::: Extracted entries :::

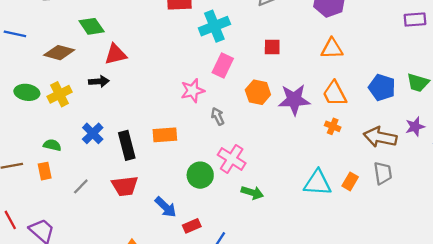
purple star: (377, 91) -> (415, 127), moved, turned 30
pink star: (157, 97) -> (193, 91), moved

:::
::: Extracted entries :::

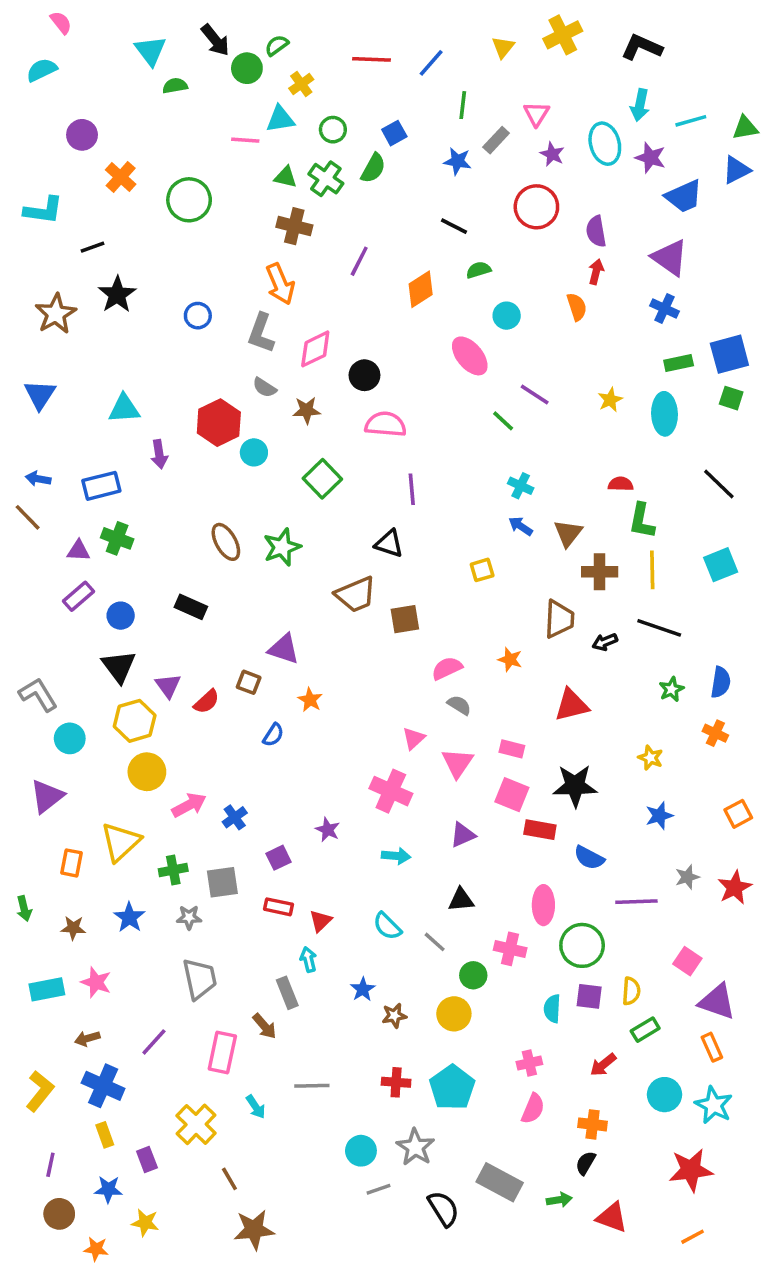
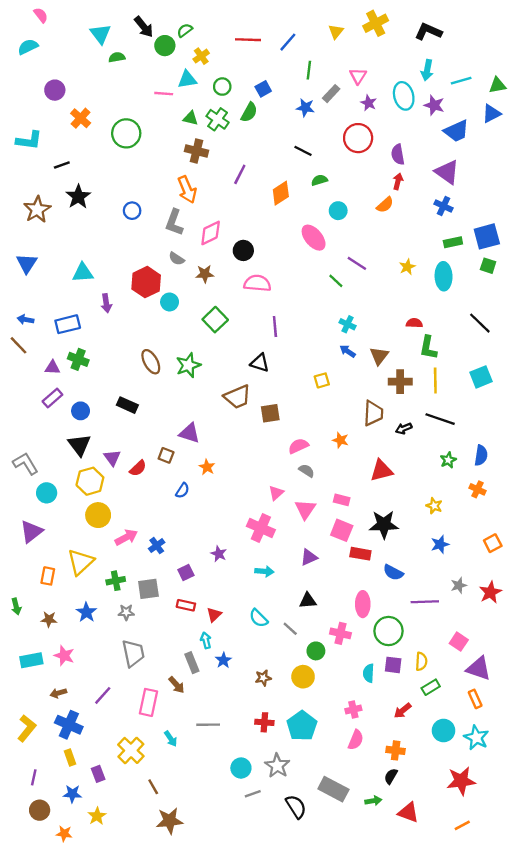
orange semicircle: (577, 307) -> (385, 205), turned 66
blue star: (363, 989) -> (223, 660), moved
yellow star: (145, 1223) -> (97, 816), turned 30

:::

▶ [Work request] All that is needed is the exact run of lines above from the line containing "purple star: (377, 91)" through the line containing "pink star: (157, 97) -> (193, 91), moved", both of them included.

▶ [Solution]
purple star: (377, 91) -> (415, 127), moved, turned 30
pink star: (157, 97) -> (193, 91), moved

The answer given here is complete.